Select every line containing the word "bulb" from the material, and copy those lines.

*** Opening DATA FOR REVIEW ***

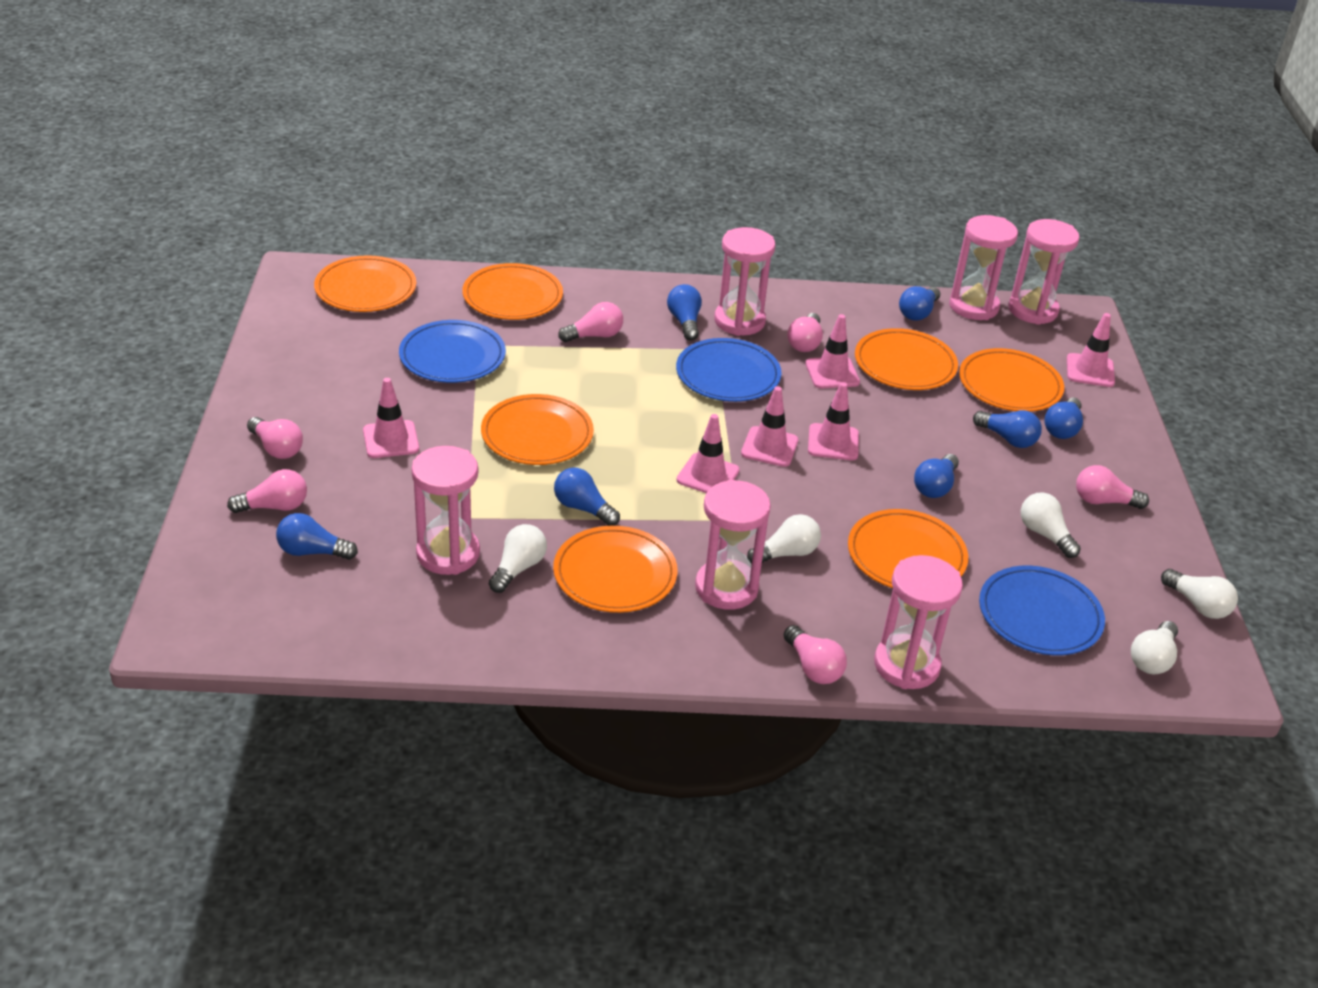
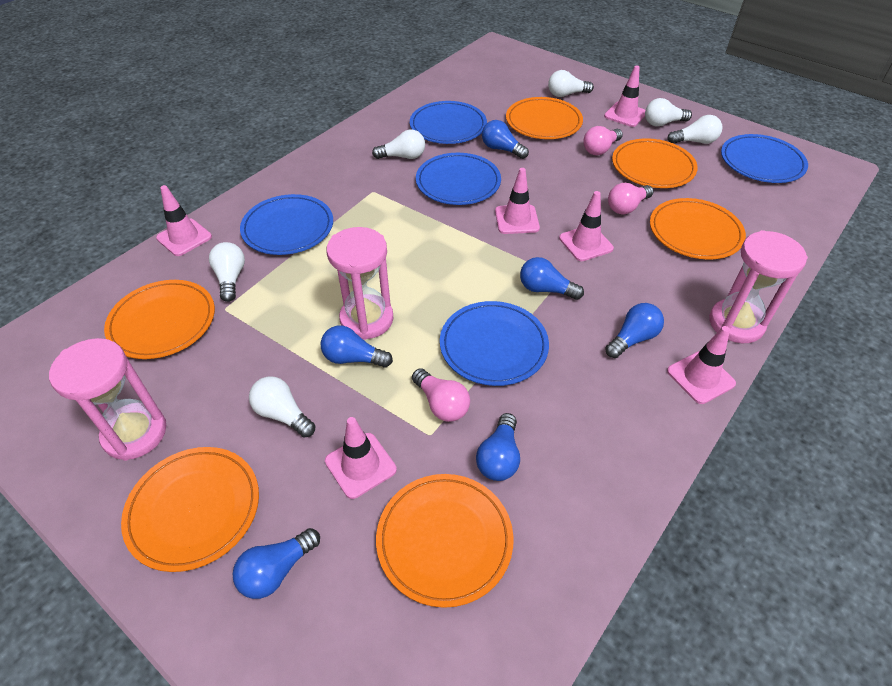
blue light bulb: 7 -> 6
blue plate: 3 -> 5
orange plate: 7 -> 6
pink hourglass: 6 -> 3
pink light bulb: 6 -> 3
white light bulb: 5 -> 6

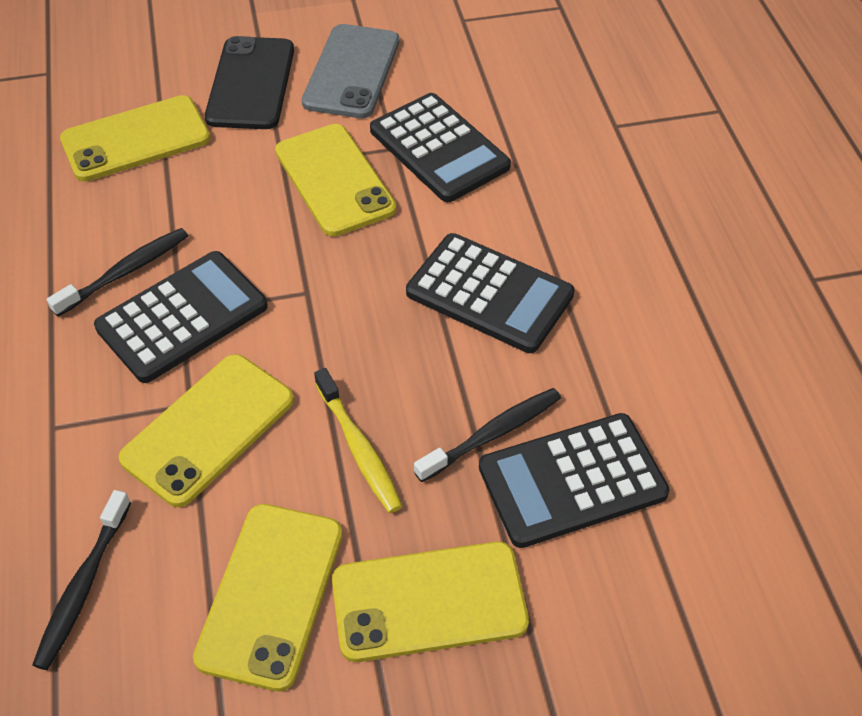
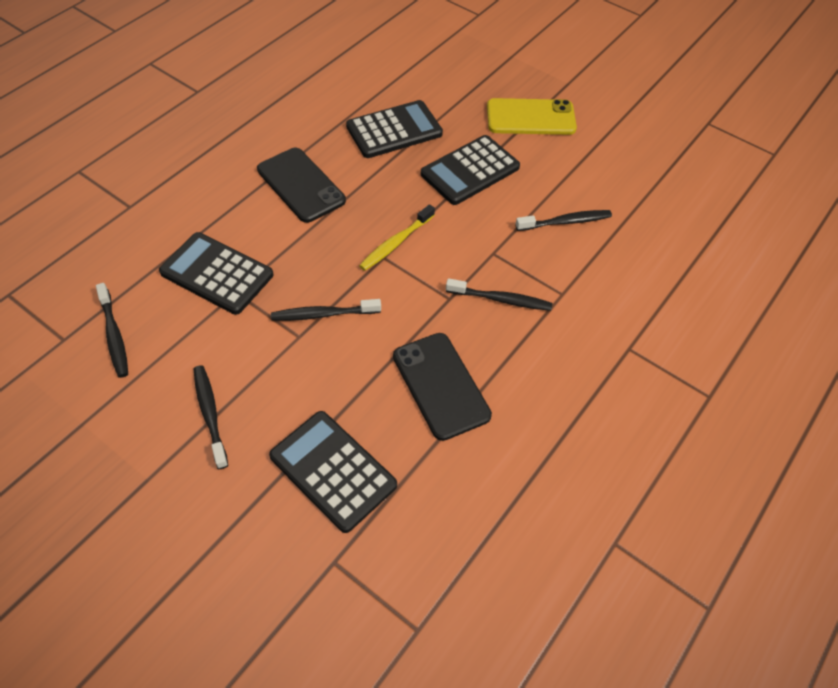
black phone: 1 -> 2
black toothbrush: 3 -> 5
grey phone: 1 -> 0
yellow phone: 5 -> 1

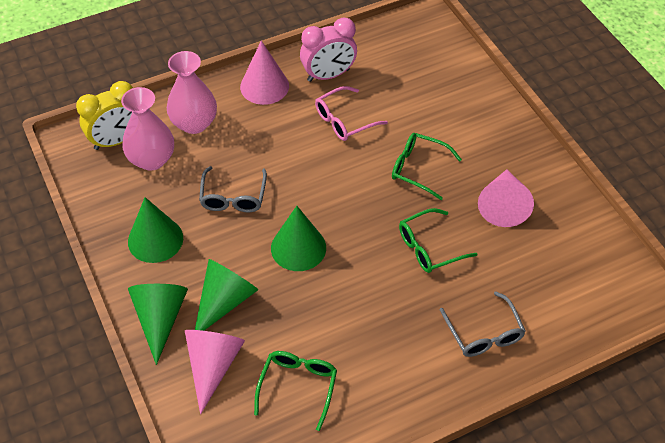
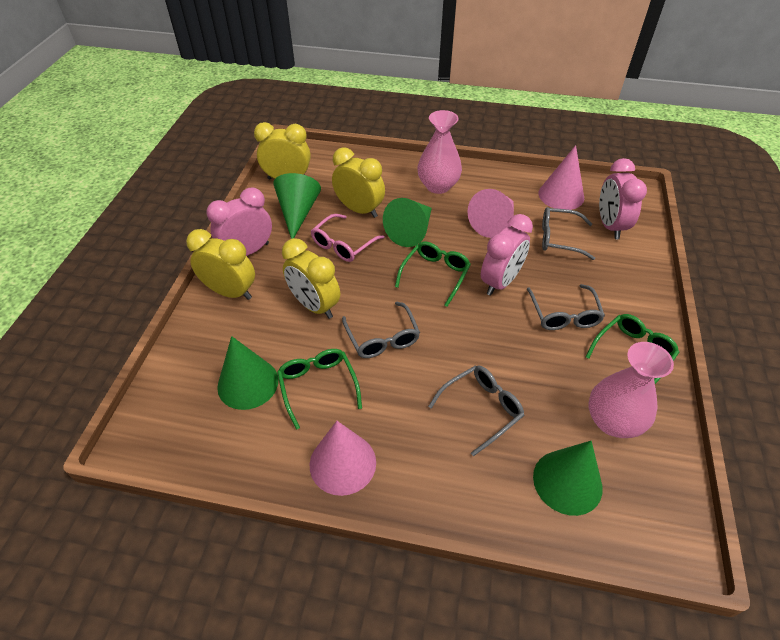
grey glasses: 2 -> 4
pink clock: 1 -> 3
yellow clock: 1 -> 4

*** Closing DATA FOR REVIEW ***

## COMPLETED EXERCISE
blue light bulb: 7 -> 6
pink light bulb: 6 -> 3
white light bulb: 5 -> 6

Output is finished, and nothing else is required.